Rewrite the lines below as a Markdown table with columns "No." and "Line", covering everything from the line that contains "Describe the element at coordinates (339, 1173)" down to the end of the records. Skip blank lines and leave the pictures out.

-------- RECORDS TO USE --------

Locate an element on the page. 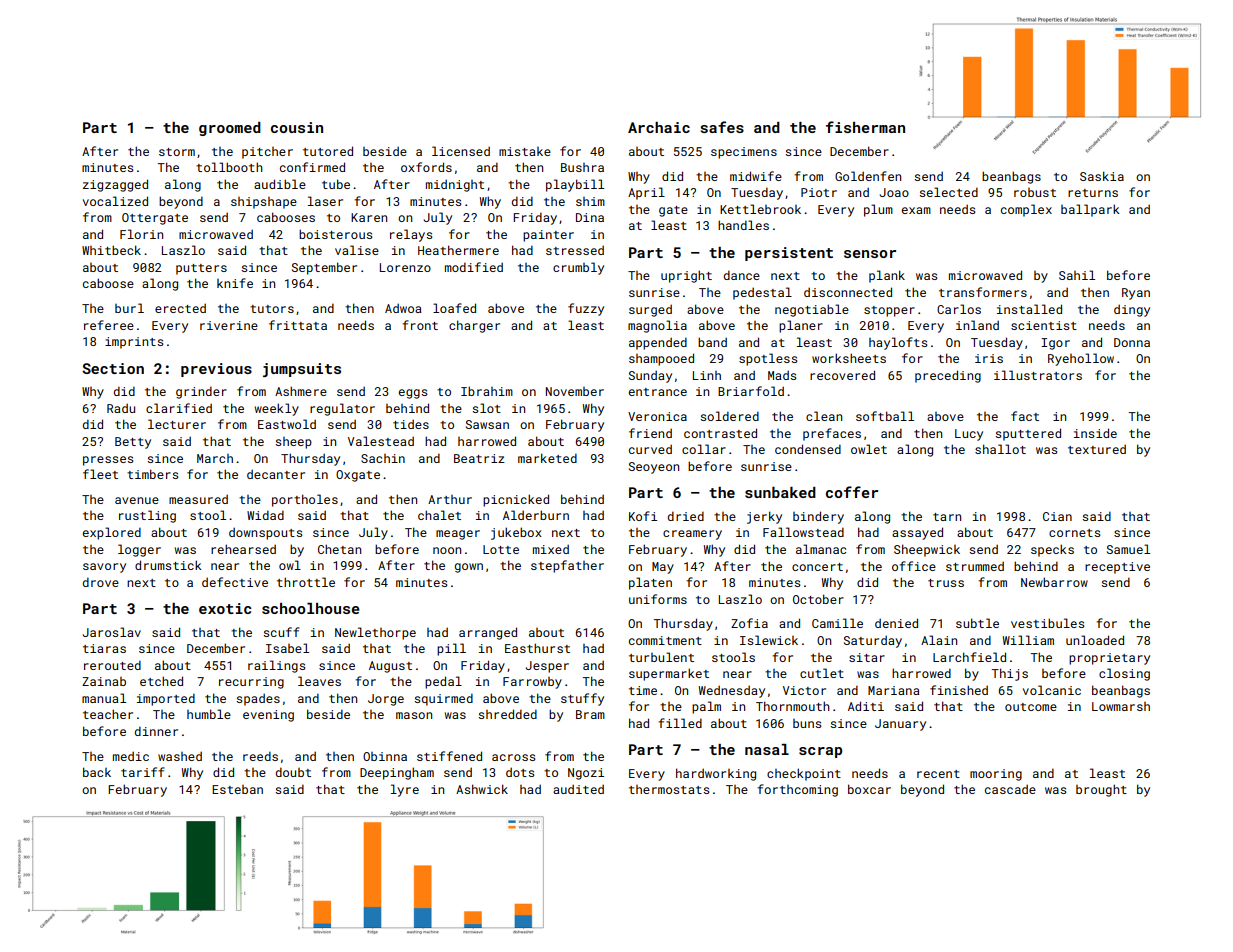  tarn is located at coordinates (947, 517).
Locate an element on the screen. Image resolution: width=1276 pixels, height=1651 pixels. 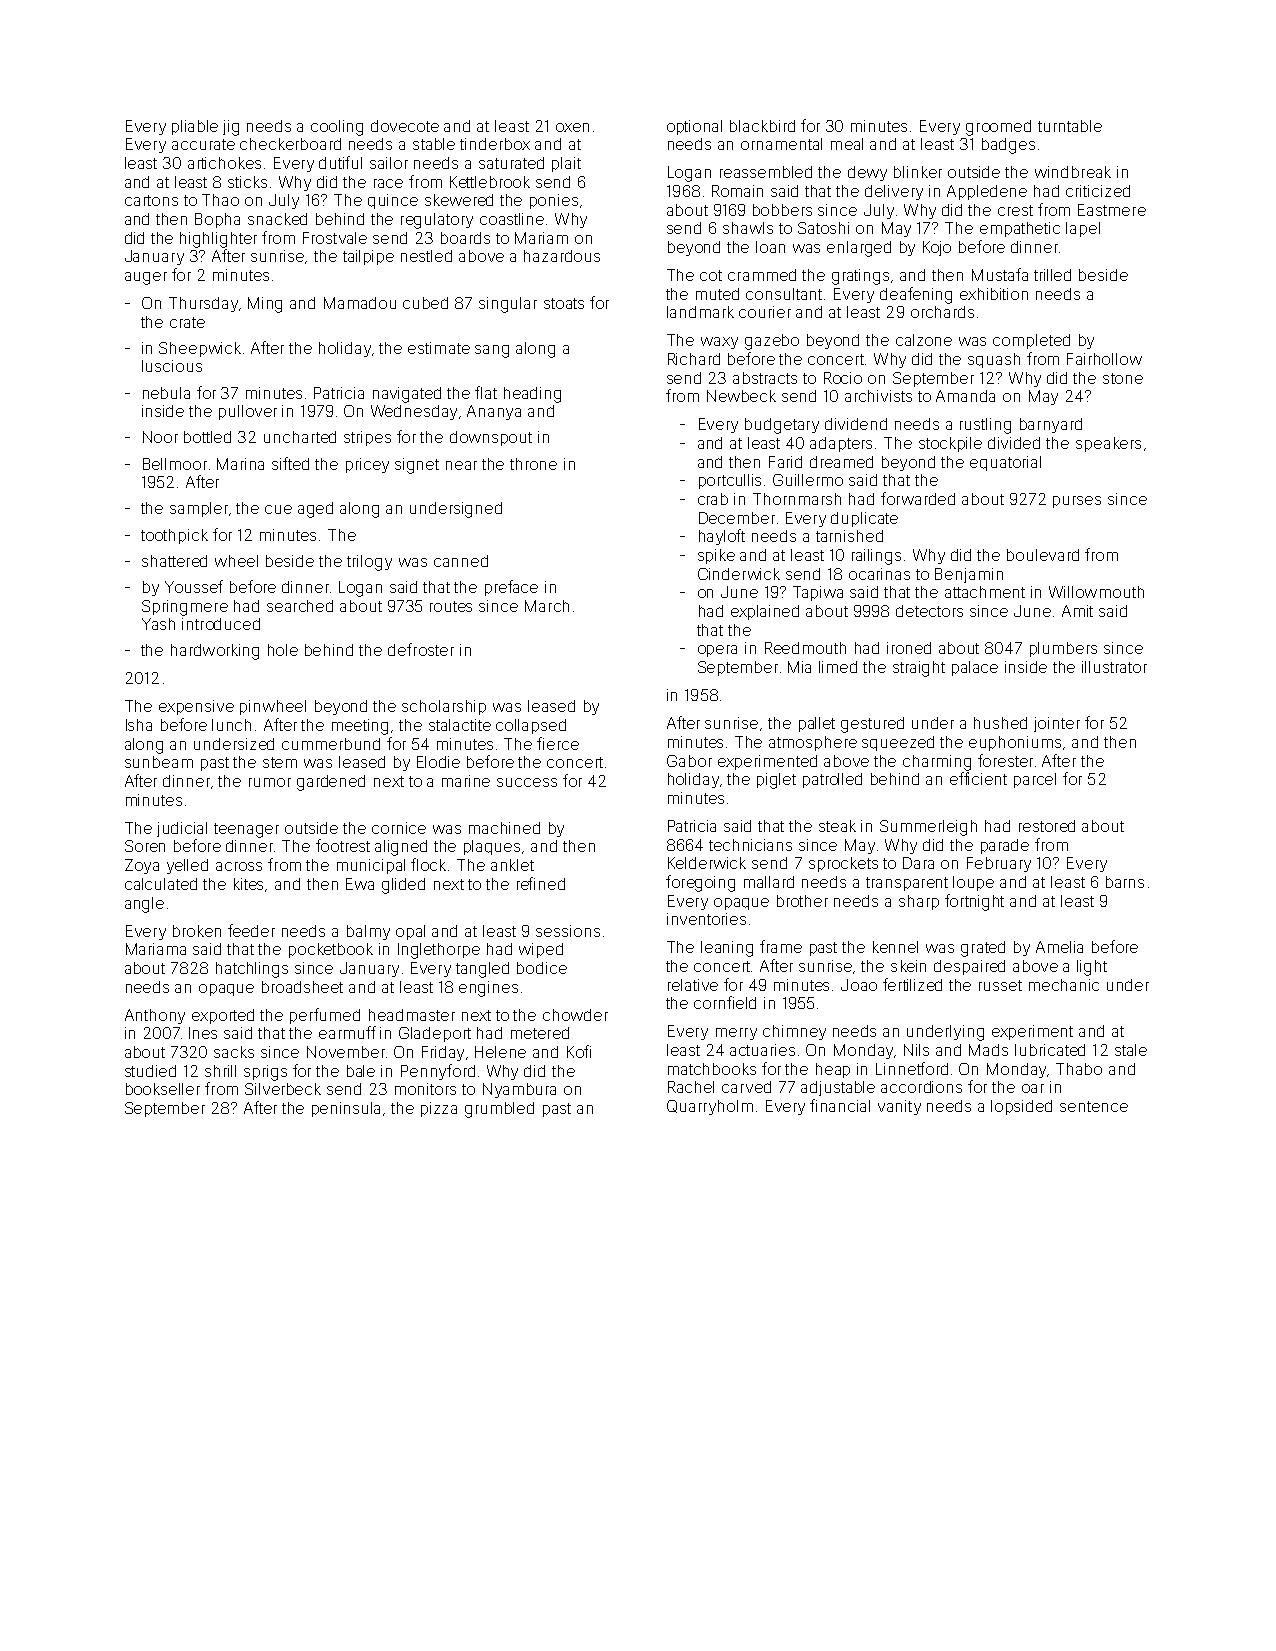
merry is located at coordinates (736, 1034).
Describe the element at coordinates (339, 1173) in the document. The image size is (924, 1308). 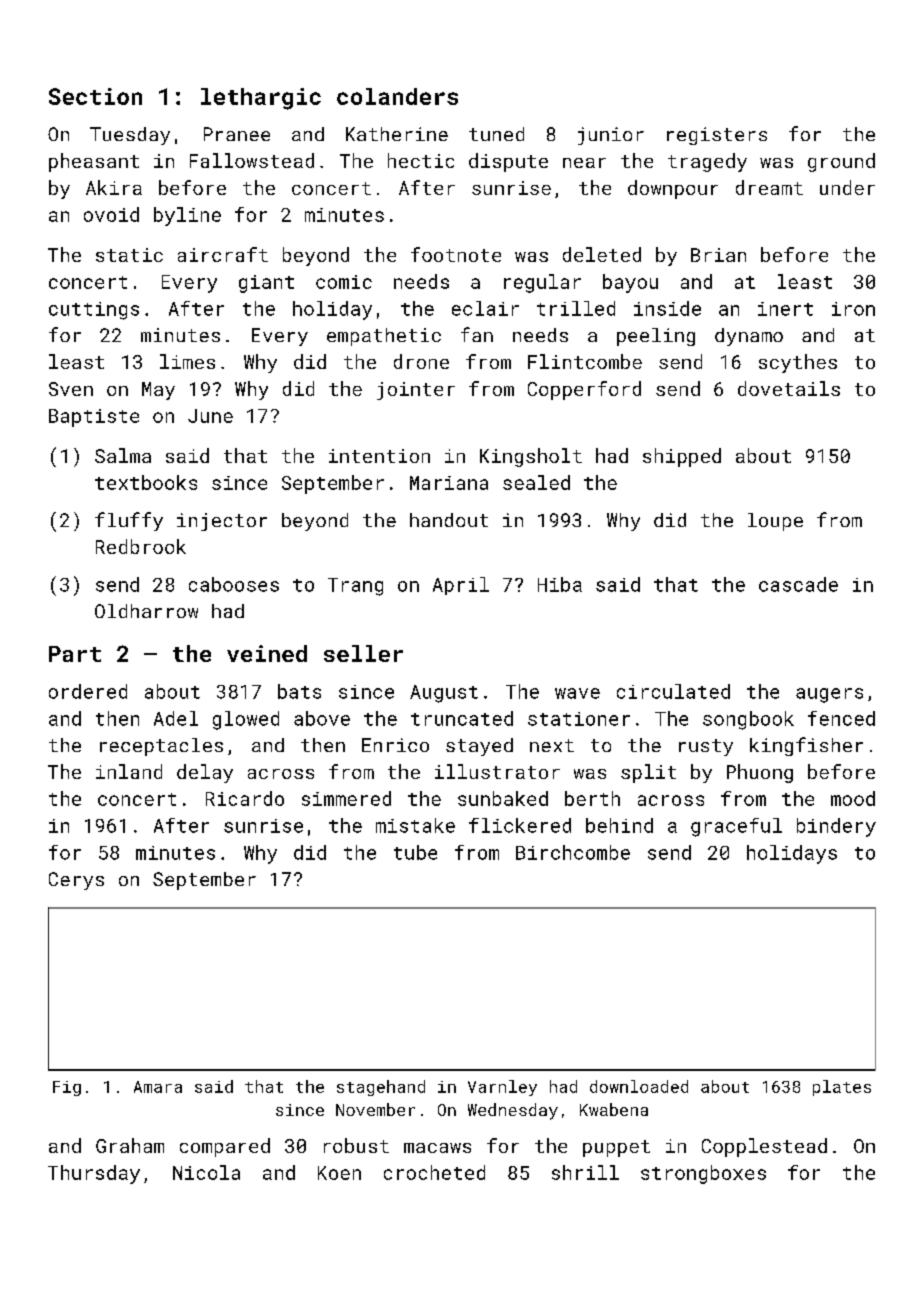
I see `Koen` at that location.
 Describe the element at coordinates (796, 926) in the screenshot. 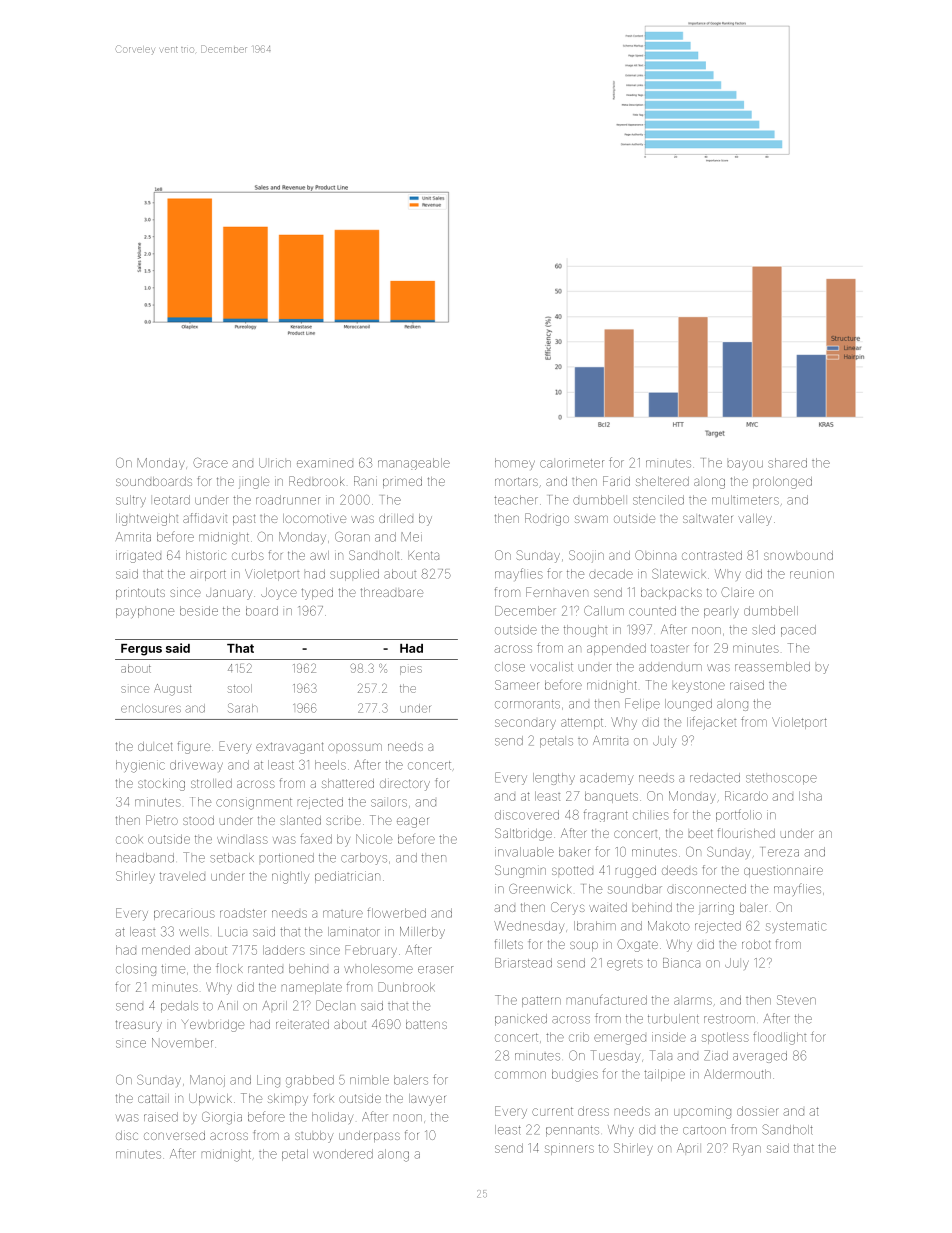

--------

WRITTEN RESPONSE:
| No. | Line |
|---|---|
| 1 | Describe the element at coordinates (339, 1173) in the document. The image size is (924, 1308).  |
| 2 | I see `Koen` at that location. |
| 3 |  Describe the element at coordinates (796, 926) in the screenshot.  |